Dataset content START
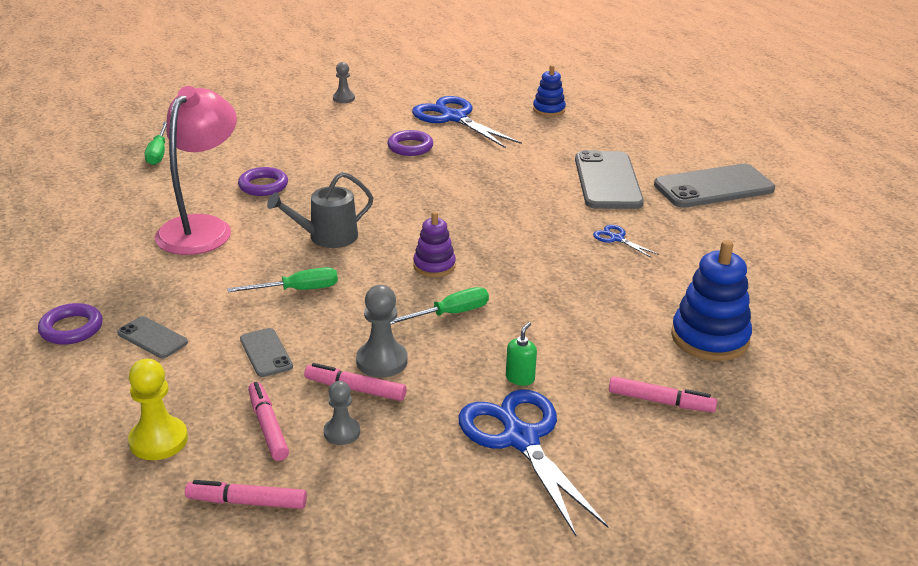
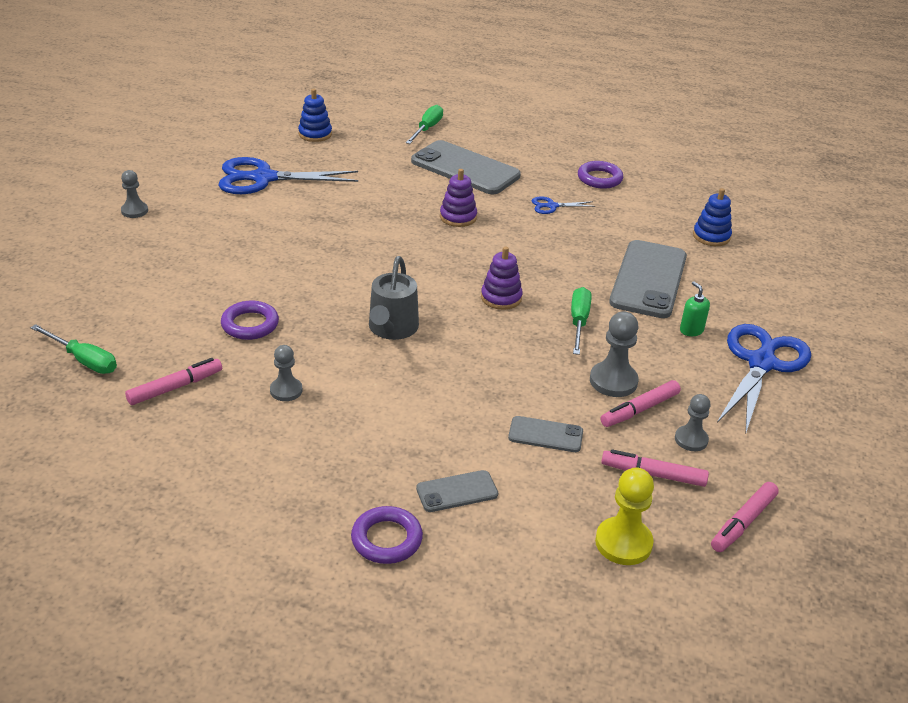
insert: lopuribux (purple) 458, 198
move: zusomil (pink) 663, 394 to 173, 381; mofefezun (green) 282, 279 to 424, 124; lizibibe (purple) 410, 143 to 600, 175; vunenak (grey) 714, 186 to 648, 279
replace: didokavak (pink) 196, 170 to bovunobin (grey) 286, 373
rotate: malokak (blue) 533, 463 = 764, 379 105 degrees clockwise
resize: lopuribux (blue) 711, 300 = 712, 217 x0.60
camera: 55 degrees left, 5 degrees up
Dataset content END
Dataset content START
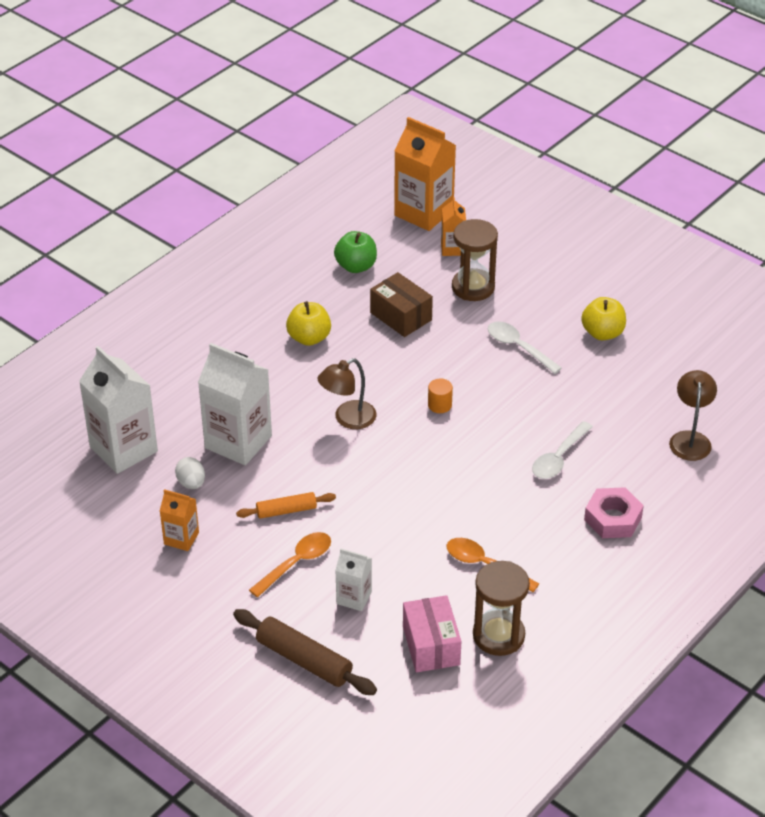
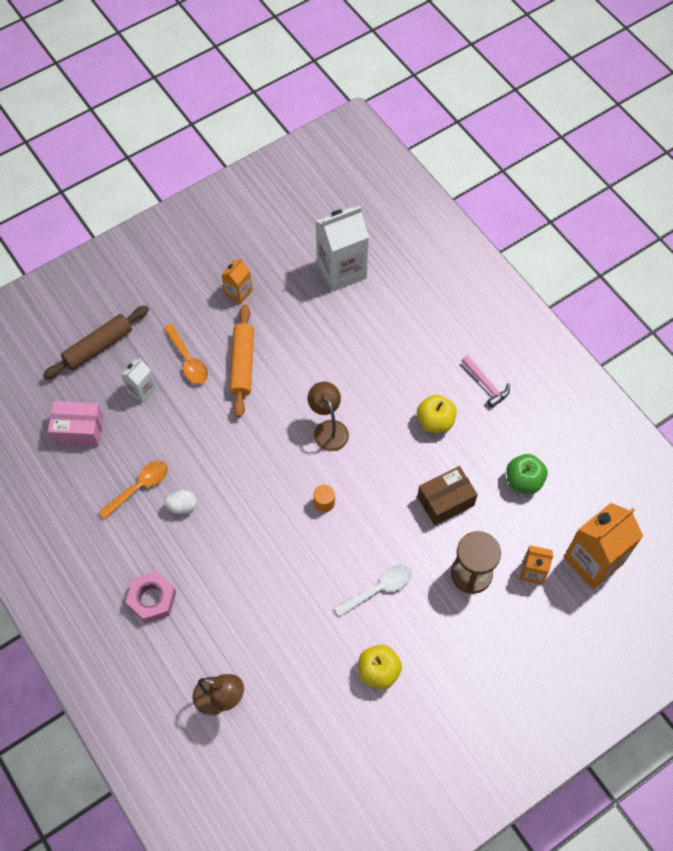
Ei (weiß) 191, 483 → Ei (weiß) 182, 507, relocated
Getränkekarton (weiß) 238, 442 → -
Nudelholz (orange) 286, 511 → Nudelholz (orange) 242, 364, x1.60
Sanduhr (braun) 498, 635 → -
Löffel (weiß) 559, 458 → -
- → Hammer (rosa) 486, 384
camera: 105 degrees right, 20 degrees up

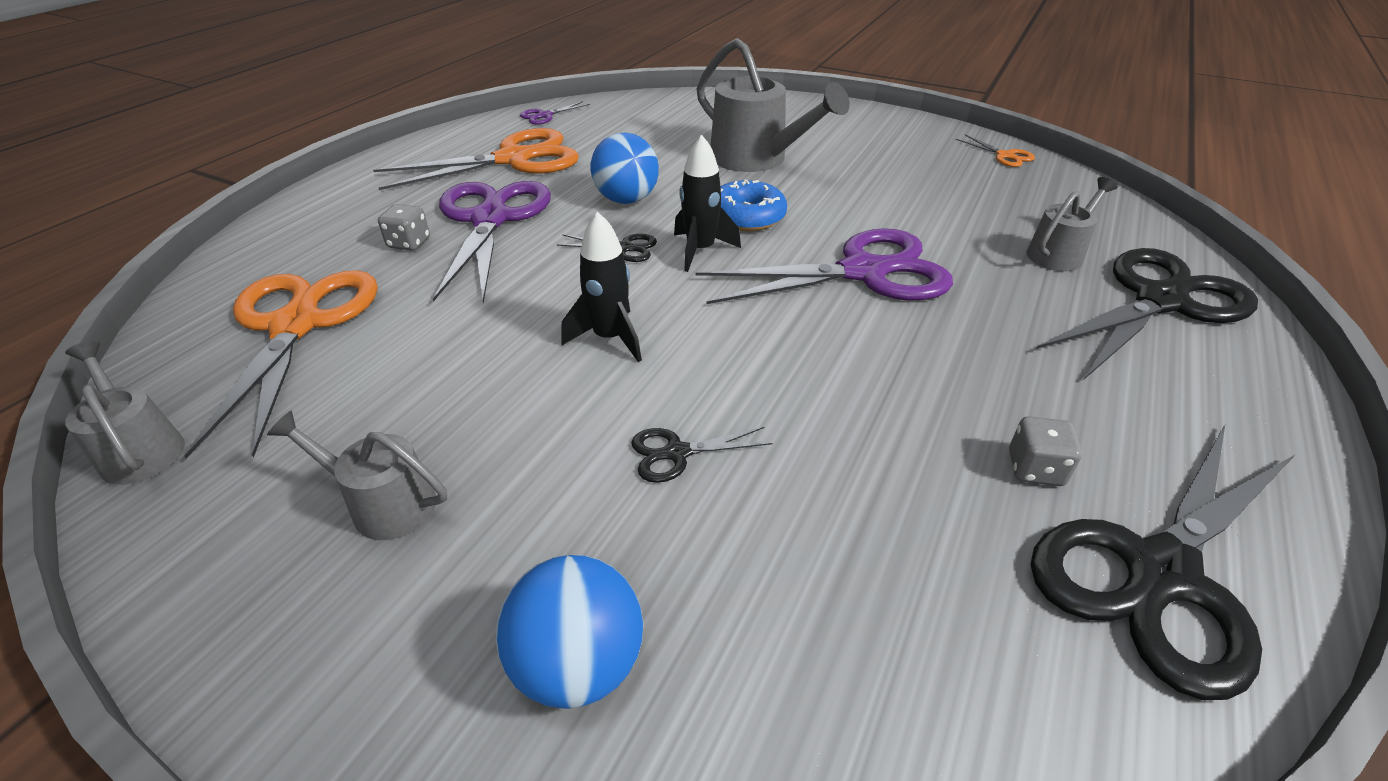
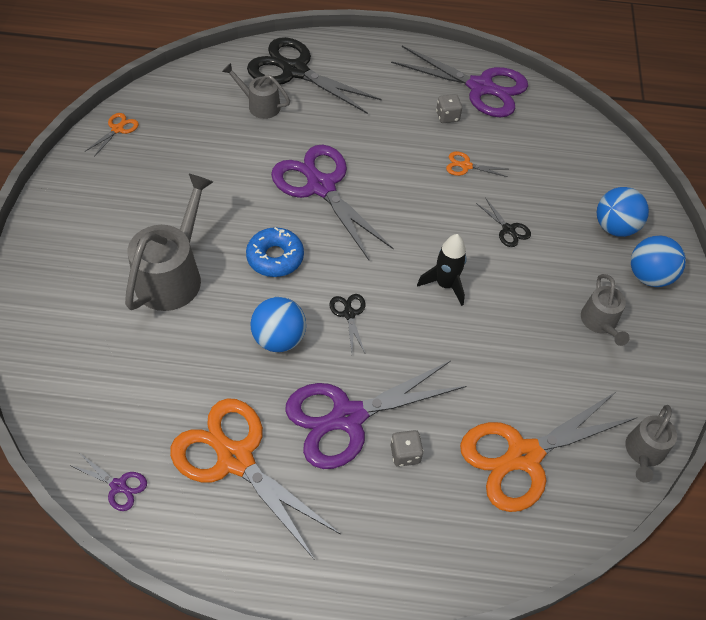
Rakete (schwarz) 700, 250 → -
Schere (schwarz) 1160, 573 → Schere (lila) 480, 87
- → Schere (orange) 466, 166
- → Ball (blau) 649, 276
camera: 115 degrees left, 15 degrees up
Dataset content END
Each line of the data that contains "weiß" belongs in the answer.

Ei (weiß) 191, 483 → Ei (weiß) 182, 507, relocated
Getränkekarton (weiß) 238, 442 → -
Löffel (weiß) 559, 458 → -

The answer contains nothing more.